#### RECORDS TO PROCESS ####
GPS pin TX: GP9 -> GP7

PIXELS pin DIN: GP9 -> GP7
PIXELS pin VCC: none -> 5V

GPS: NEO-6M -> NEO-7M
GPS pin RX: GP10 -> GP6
####
#### RECORDS TO PROCESS ####
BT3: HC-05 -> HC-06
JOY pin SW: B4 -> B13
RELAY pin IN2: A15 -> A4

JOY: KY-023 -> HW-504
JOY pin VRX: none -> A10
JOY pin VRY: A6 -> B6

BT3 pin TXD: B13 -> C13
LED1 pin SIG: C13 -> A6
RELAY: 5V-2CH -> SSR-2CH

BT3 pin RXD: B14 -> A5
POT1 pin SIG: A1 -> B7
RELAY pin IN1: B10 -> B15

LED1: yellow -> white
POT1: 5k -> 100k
####
Work out how many lines in the entries above include the word "PIXELS". Respond with only the number.

### YOUR SOLUTION
2